» PROVIDED DATA:

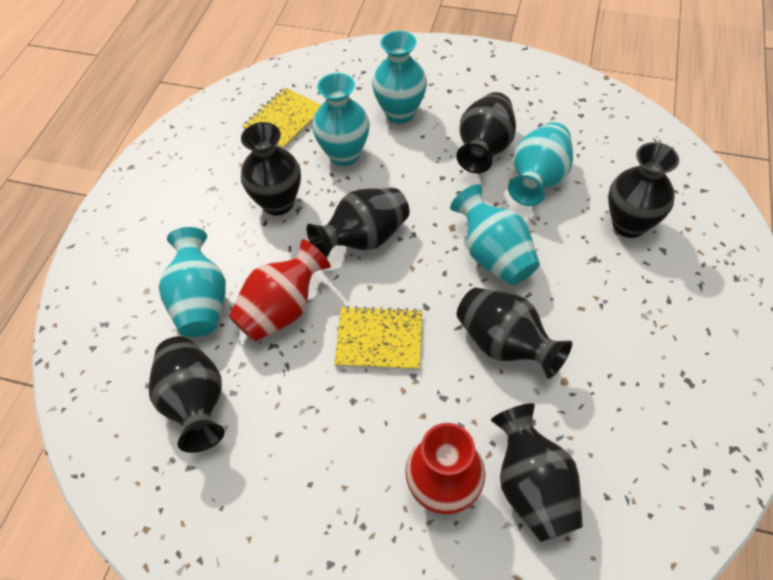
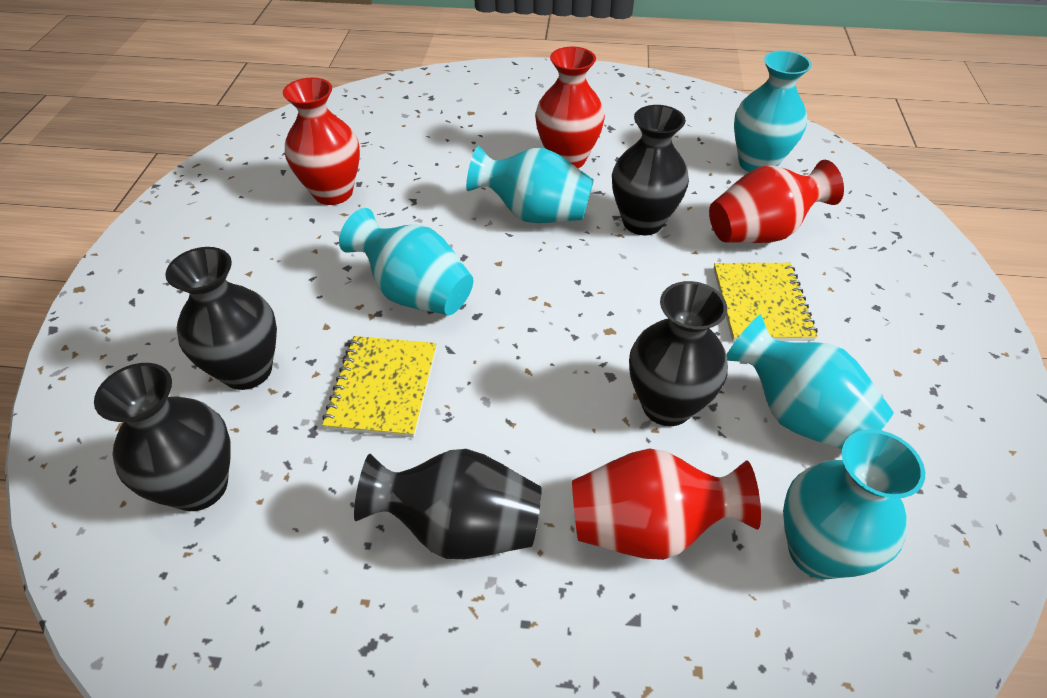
black vase: 7 -> 5
red vase: 2 -> 4

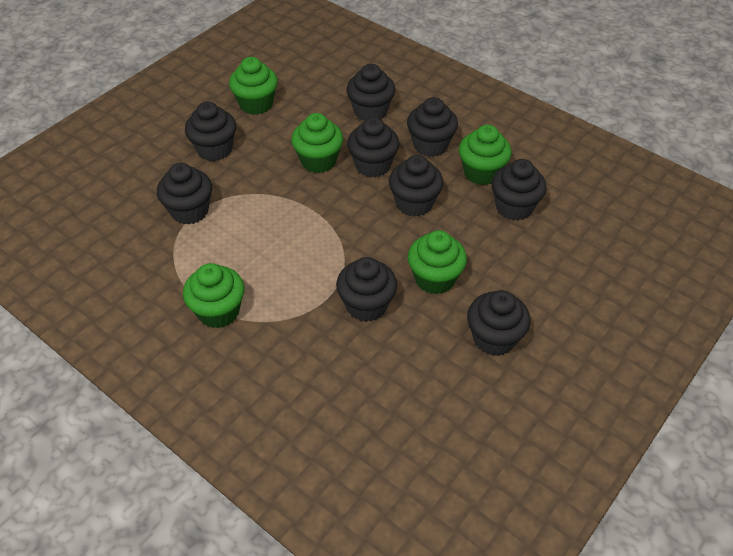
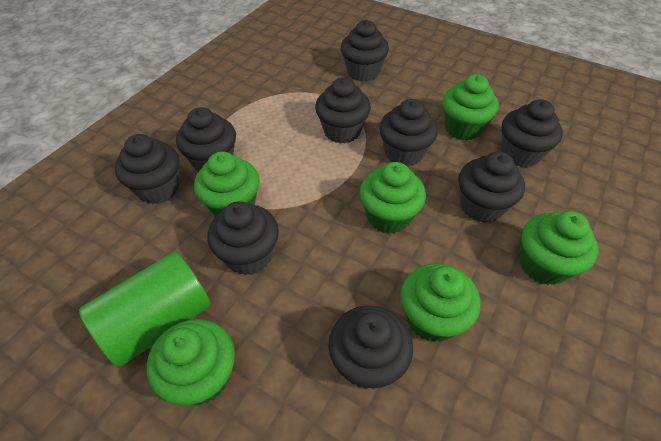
green cupcake: 5 -> 6
green cylinder: 0 -> 1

» WHAT IS REQUIRED:
Repeat the whole listing above word for word, but keep any picture out of it.

» RESULT OF THE TASK:
black vase: 7 -> 5
red vase: 2 -> 4

green cupcake: 5 -> 6
green cylinder: 0 -> 1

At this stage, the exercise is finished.